**What to do**
Can you copy every one of the records below word for word, keeping each line unchanged and in the same order?

▼

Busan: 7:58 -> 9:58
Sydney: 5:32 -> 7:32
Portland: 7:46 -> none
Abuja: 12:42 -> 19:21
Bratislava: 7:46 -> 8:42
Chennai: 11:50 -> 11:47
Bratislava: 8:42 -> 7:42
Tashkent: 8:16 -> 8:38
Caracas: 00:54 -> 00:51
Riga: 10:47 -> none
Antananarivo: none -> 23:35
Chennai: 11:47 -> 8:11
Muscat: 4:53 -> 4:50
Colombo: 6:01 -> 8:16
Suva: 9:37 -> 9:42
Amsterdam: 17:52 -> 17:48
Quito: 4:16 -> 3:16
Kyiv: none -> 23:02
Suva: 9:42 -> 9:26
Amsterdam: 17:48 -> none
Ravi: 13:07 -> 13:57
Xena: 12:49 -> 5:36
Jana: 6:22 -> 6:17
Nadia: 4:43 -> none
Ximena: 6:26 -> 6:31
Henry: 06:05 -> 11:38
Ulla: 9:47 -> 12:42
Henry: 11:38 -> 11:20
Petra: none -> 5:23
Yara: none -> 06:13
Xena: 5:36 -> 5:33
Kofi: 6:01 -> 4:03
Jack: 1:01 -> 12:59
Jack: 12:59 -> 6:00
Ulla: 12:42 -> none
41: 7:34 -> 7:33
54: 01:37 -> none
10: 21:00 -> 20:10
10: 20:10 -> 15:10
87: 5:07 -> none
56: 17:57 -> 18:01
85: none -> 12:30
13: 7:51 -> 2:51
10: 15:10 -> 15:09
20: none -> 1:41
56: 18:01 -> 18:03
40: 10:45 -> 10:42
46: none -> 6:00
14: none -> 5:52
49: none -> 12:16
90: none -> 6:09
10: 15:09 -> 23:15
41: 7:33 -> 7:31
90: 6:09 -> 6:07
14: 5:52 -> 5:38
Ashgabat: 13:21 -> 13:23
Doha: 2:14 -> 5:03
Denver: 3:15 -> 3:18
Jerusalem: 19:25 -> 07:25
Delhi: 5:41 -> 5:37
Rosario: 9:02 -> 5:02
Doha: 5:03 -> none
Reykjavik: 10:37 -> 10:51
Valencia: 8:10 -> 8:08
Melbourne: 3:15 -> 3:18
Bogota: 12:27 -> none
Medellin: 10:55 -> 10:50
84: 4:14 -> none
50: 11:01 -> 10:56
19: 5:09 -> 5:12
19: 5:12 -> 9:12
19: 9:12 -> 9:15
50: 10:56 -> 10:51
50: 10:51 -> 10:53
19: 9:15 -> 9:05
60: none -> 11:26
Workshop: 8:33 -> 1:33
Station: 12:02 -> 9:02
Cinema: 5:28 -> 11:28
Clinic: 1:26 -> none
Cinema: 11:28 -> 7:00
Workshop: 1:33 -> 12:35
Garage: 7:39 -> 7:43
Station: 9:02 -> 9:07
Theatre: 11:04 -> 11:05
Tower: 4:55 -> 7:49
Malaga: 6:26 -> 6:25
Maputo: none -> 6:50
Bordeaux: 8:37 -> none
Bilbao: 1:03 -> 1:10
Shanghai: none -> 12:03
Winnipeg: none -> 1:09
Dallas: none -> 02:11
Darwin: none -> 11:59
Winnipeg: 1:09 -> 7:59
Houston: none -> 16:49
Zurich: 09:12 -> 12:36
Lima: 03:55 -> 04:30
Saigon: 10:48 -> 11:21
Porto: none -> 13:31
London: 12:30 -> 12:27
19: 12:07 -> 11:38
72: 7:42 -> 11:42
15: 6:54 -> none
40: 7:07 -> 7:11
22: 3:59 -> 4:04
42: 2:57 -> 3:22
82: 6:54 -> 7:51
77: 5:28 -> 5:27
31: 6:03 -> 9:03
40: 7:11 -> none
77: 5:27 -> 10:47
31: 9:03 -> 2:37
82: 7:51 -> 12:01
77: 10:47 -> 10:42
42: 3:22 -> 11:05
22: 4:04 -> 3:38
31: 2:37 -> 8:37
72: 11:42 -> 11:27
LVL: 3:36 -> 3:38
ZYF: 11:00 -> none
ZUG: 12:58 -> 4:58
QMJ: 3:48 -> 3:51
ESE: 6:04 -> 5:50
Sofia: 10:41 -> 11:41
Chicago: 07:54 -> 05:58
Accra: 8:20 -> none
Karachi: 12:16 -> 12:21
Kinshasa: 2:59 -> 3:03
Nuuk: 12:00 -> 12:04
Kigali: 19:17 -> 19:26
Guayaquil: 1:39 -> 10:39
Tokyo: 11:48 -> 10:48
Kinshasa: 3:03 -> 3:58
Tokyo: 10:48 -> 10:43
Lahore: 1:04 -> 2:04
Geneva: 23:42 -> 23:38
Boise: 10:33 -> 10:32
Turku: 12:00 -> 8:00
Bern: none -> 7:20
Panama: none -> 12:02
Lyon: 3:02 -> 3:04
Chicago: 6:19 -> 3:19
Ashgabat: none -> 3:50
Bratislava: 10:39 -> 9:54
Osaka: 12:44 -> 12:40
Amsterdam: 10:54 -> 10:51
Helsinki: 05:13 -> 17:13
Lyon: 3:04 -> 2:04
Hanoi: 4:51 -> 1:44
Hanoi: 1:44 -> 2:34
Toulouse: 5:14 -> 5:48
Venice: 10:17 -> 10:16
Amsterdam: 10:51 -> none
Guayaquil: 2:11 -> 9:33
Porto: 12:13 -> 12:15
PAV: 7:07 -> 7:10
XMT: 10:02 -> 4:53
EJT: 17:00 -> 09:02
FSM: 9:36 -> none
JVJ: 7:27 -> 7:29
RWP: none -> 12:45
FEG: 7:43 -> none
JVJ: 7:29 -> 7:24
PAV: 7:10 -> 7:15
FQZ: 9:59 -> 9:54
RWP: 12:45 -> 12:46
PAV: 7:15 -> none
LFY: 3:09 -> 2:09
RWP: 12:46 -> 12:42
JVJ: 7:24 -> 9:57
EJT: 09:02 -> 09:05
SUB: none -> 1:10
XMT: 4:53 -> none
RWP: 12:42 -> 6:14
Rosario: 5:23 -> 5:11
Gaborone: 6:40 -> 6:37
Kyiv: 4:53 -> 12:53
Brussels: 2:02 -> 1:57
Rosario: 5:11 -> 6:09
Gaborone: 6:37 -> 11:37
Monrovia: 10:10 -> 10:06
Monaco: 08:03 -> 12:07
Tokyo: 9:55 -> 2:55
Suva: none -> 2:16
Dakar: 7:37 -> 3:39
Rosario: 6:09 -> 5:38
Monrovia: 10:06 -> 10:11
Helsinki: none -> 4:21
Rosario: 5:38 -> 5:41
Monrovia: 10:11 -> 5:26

▲

**Written solution**
Busan: 7:58 -> 9:58
Sydney: 5:32 -> 7:32
Portland: 7:46 -> none
Abuja: 12:42 -> 19:21
Bratislava: 7:46 -> 8:42
Chennai: 11:50 -> 11:47
Bratislava: 8:42 -> 7:42
Tashkent: 8:16 -> 8:38
Caracas: 00:54 -> 00:51
Riga: 10:47 -> none
Antananarivo: none -> 23:35
Chennai: 11:47 -> 8:11
Muscat: 4:53 -> 4:50
Colombo: 6:01 -> 8:16
Suva: 9:37 -> 9:42
Amsterdam: 17:52 -> 17:48
Quito: 4:16 -> 3:16
Kyiv: none -> 23:02
Suva: 9:42 -> 9:26
Amsterdam: 17:48 -> none
Ravi: 13:07 -> 13:57
Xena: 12:49 -> 5:36
Jana: 6:22 -> 6:17
Nadia: 4:43 -> none
Ximena: 6:26 -> 6:31
Henry: 06:05 -> 11:38
Ulla: 9:47 -> 12:42
Henry: 11:38 -> 11:20
Petra: none -> 5:23
Yara: none -> 06:13
Xena: 5:36 -> 5:33
Kofi: 6:01 -> 4:03
Jack: 1:01 -> 12:59
Jack: 12:59 -> 6:00
Ulla: 12:42 -> none
41: 7:34 -> 7:33
54: 01:37 -> none
10: 21:00 -> 20:10
10: 20:10 -> 15:10
87: 5:07 -> none
56: 17:57 -> 18:01
85: none -> 12:30
13: 7:51 -> 2:51
10: 15:10 -> 15:09
20: none -> 1:41
56: 18:01 -> 18:03
40: 10:45 -> 10:42
46: none -> 6:00
14: none -> 5:52
49: none -> 12:16
90: none -> 6:09
10: 15:09 -> 23:15
41: 7:33 -> 7:31
90: 6:09 -> 6:07
14: 5:52 -> 5:38
Ashgabat: 13:21 -> 13:23
Doha: 2:14 -> 5:03
Denver: 3:15 -> 3:18
Jerusalem: 19:25 -> 07:25
Delhi: 5:41 -> 5:37
Rosario: 9:02 -> 5:02
Doha: 5:03 -> none
Reykjavik: 10:37 -> 10:51
Valencia: 8:10 -> 8:08
Melbourne: 3:15 -> 3:18
Bogota: 12:27 -> none
Medellin: 10:55 -> 10:50
84: 4:14 -> none
50: 11:01 -> 10:56
19: 5:09 -> 5:12
19: 5:12 -> 9:12
19: 9:12 -> 9:15
50: 10:56 -> 10:51
50: 10:51 -> 10:53
19: 9:15 -> 9:05
60: none -> 11:26
Workshop: 8:33 -> 1:33
Station: 12:02 -> 9:02
Cinema: 5:28 -> 11:28
Clinic: 1:26 -> none
Cinema: 11:28 -> 7:00
Workshop: 1:33 -> 12:35
Garage: 7:39 -> 7:43
Station: 9:02 -> 9:07
Theatre: 11:04 -> 11:05
Tower: 4:55 -> 7:49
Malaga: 6:26 -> 6:25
Maputo: none -> 6:50
Bordeaux: 8:37 -> none
Bilbao: 1:03 -> 1:10
Shanghai: none -> 12:03
Winnipeg: none -> 1:09
Dallas: none -> 02:11
Darwin: none -> 11:59
Winnipeg: 1:09 -> 7:59
Houston: none -> 16:49
Zurich: 09:12 -> 12:36
Lima: 03:55 -> 04:30
Saigon: 10:48 -> 11:21
Porto: none -> 13:31
London: 12:30 -> 12:27
19: 12:07 -> 11:38
72: 7:42 -> 11:42
15: 6:54 -> none
40: 7:07 -> 7:11
22: 3:59 -> 4:04
42: 2:57 -> 3:22
82: 6:54 -> 7:51
77: 5:28 -> 5:27
31: 6:03 -> 9:03
40: 7:11 -> none
77: 5:27 -> 10:47
31: 9:03 -> 2:37
82: 7:51 -> 12:01
77: 10:47 -> 10:42
42: 3:22 -> 11:05
22: 4:04 -> 3:38
31: 2:37 -> 8:37
72: 11:42 -> 11:27
LVL: 3:36 -> 3:38
ZYF: 11:00 -> none
ZUG: 12:58 -> 4:58
QMJ: 3:48 -> 3:51
ESE: 6:04 -> 5:50
Sofia: 10:41 -> 11:41
Chicago: 07:54 -> 05:58
Accra: 8:20 -> none
Karachi: 12:16 -> 12:21
Kinshasa: 2:59 -> 3:03
Nuuk: 12:00 -> 12:04
Kigali: 19:17 -> 19:26
Guayaquil: 1:39 -> 10:39
Tokyo: 11:48 -> 10:48
Kinshasa: 3:03 -> 3:58
Tokyo: 10:48 -> 10:43
Lahore: 1:04 -> 2:04
Geneva: 23:42 -> 23:38
Boise: 10:33 -> 10:32
Turku: 12:00 -> 8:00
Bern: none -> 7:20
Panama: none -> 12:02
Lyon: 3:02 -> 3:04
Chicago: 6:19 -> 3:19
Ashgabat: none -> 3:50
Bratislava: 10:39 -> 9:54
Osaka: 12:44 -> 12:40
Amsterdam: 10:54 -> 10:51
Helsinki: 05:13 -> 17:13
Lyon: 3:04 -> 2:04
Hanoi: 4:51 -> 1:44
Hanoi: 1:44 -> 2:34
Toulouse: 5:14 -> 5:48
Venice: 10:17 -> 10:16
Amsterdam: 10:51 -> none
Guayaquil: 2:11 -> 9:33
Porto: 12:13 -> 12:15
PAV: 7:07 -> 7:10
XMT: 10:02 -> 4:53
EJT: 17:00 -> 09:02
FSM: 9:36 -> none
JVJ: 7:27 -> 7:29
RWP: none -> 12:45
FEG: 7:43 -> none
JVJ: 7:29 -> 7:24
PAV: 7:10 -> 7:15
FQZ: 9:59 -> 9:54
RWP: 12:45 -> 12:46
PAV: 7:15 -> none
LFY: 3:09 -> 2:09
RWP: 12:46 -> 12:42
JVJ: 7:24 -> 9:57
EJT: 09:02 -> 09:05
SUB: none -> 1:10
XMT: 4:53 -> none
RWP: 12:42 -> 6:14
Rosario: 5:23 -> 5:11
Gaborone: 6:40 -> 6:37
Kyiv: 4:53 -> 12:53
Brussels: 2:02 -> 1:57
Rosario: 5:11 -> 6:09
Gaborone: 6:37 -> 11:37
Monrovia: 10:10 -> 10:06
Monaco: 08:03 -> 12:07
Tokyo: 9:55 -> 2:55
Suva: none -> 2:16
Dakar: 7:37 -> 3:39
Rosario: 6:09 -> 5:38
Monrovia: 10:06 -> 10:11
Helsinki: none -> 4:21
Rosario: 5:38 -> 5:41
Monrovia: 10:11 -> 5:26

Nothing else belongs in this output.